**Task requirements**
Check every line of the records below for the string "white" and copy the ones that have it.

**Extracted data**
'''

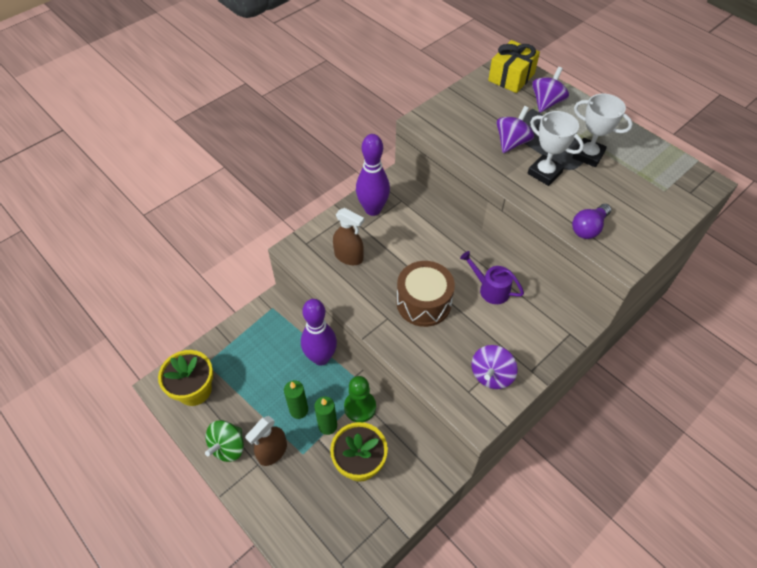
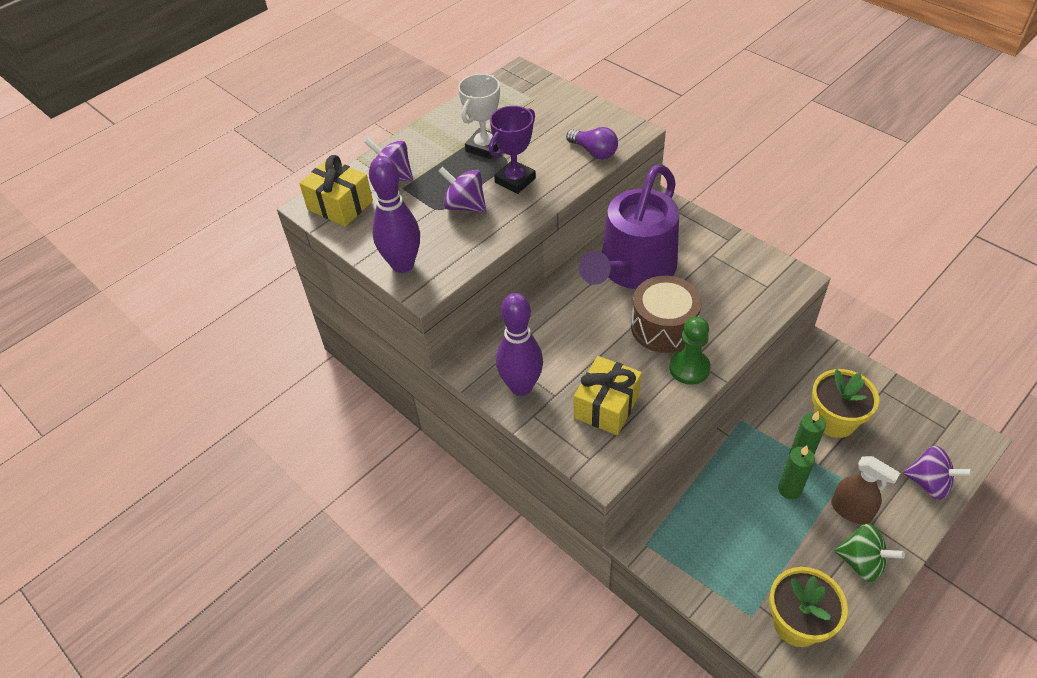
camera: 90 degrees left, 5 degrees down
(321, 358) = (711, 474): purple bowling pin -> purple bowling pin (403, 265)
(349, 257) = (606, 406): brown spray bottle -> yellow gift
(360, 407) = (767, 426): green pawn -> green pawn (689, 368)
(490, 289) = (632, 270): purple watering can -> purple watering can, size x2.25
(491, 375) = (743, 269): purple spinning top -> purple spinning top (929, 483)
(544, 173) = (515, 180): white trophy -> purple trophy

'''
'''

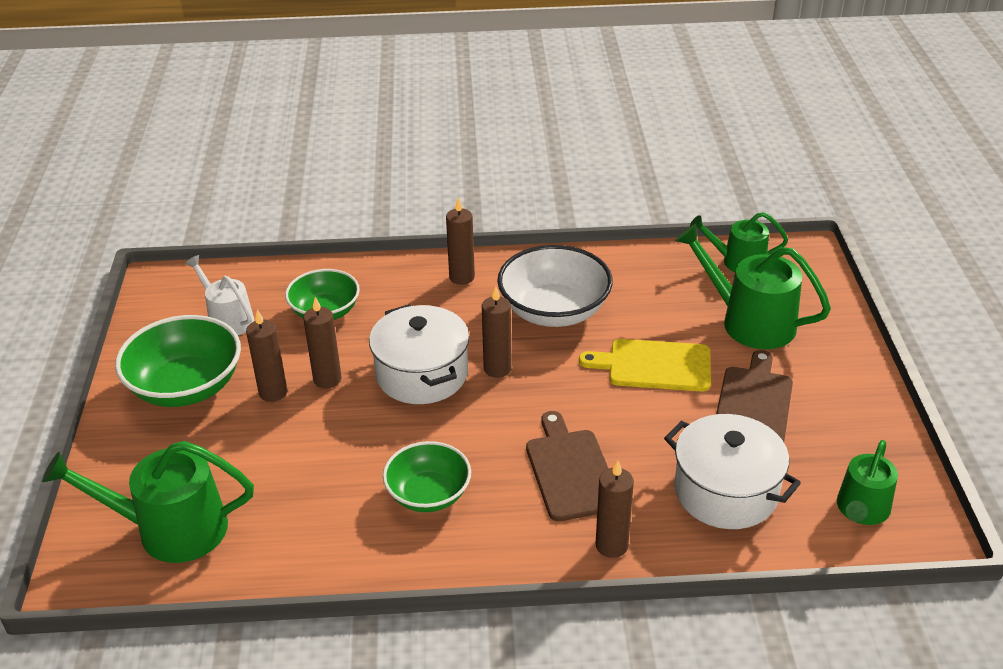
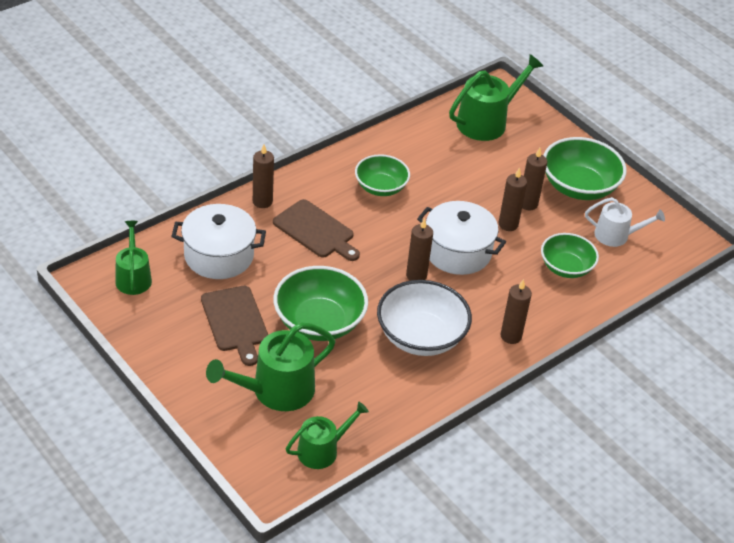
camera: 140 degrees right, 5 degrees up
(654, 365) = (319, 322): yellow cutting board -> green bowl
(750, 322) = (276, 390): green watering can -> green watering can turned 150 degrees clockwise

'''
'''

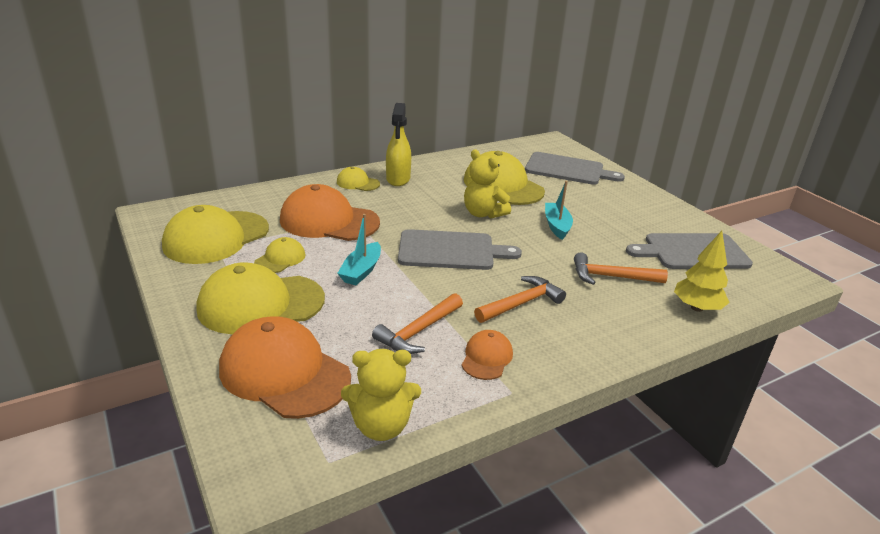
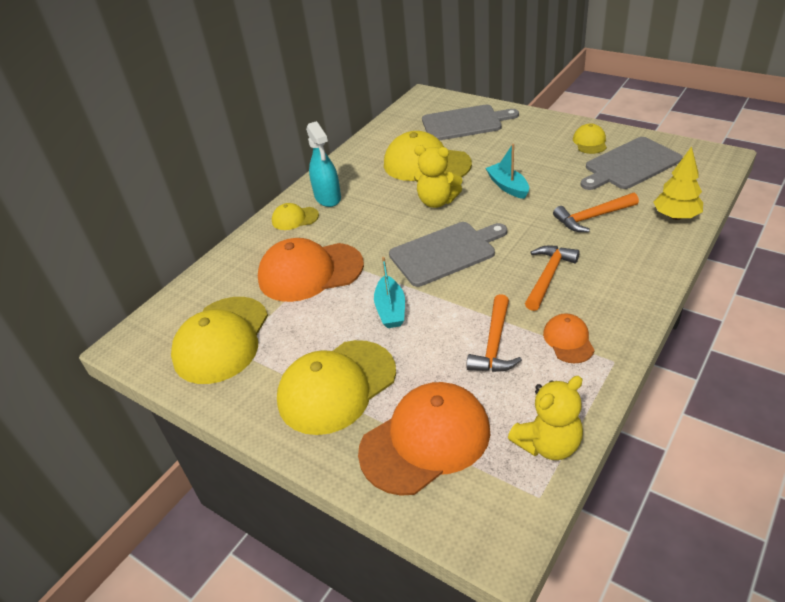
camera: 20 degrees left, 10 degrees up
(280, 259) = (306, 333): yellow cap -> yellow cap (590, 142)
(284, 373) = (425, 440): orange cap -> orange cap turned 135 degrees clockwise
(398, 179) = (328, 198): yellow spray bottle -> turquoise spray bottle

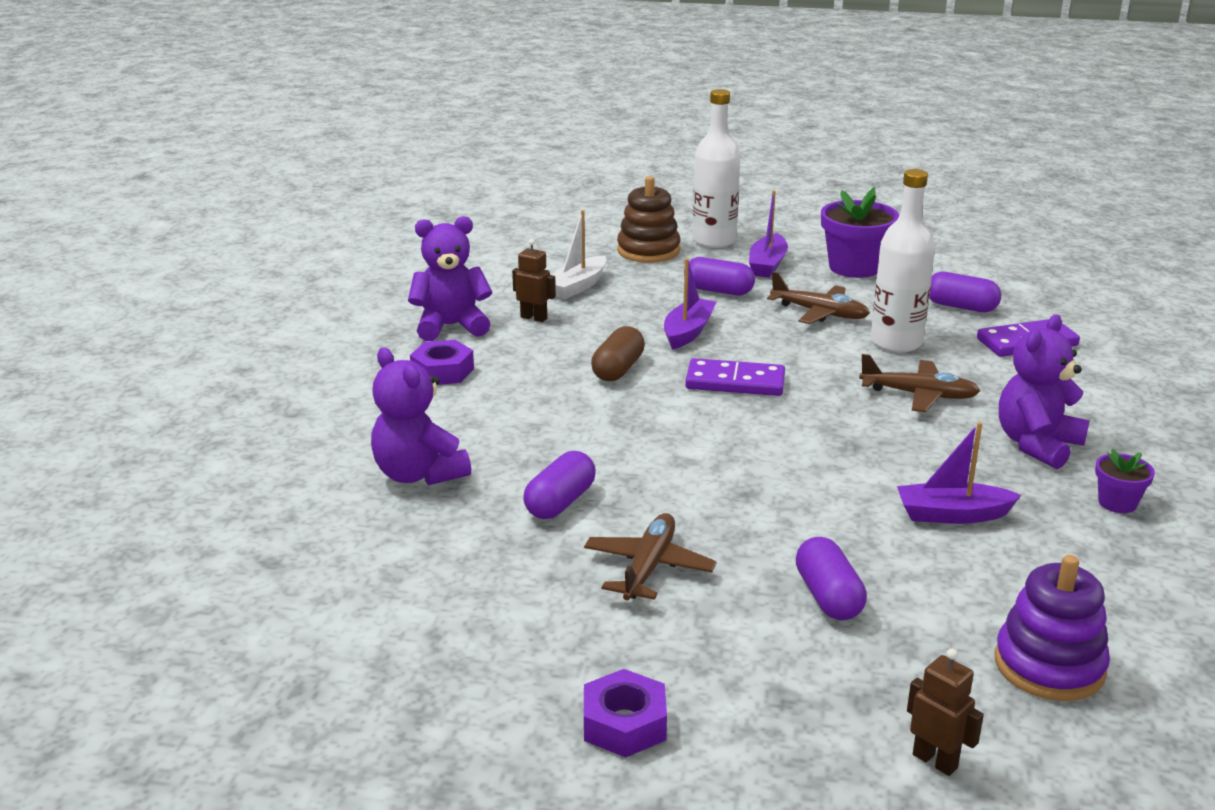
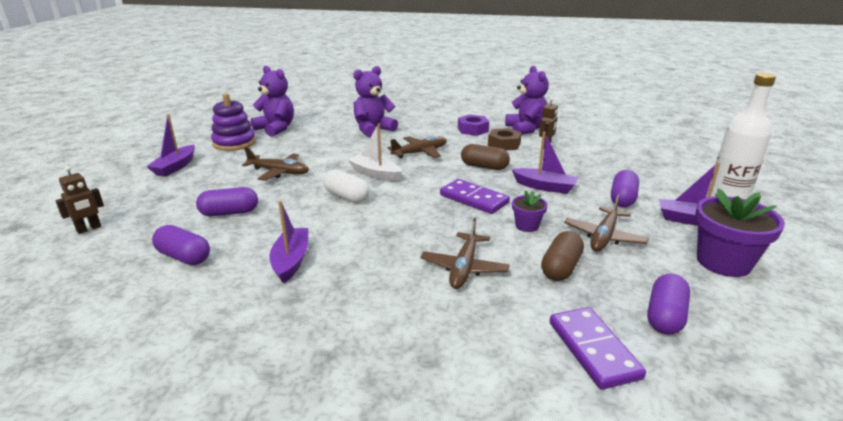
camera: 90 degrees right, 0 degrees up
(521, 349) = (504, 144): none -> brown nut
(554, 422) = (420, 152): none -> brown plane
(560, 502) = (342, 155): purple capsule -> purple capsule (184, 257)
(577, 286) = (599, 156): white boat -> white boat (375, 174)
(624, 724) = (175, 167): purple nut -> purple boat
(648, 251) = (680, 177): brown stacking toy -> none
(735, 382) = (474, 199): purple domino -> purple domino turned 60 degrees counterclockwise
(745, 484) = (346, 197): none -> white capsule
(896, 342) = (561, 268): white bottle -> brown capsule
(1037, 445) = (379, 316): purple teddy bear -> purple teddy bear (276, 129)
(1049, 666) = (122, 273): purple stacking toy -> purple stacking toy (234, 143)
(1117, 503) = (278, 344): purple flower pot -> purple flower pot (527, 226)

'''

**Reply to the exercise**
(544, 173) = (515, 180): white trophy -> purple trophy
(577, 286) = (599, 156): white boat -> white boat (375, 174)
(745, 484) = (346, 197): none -> white capsule
(896, 342) = (561, 268): white bottle -> brown capsule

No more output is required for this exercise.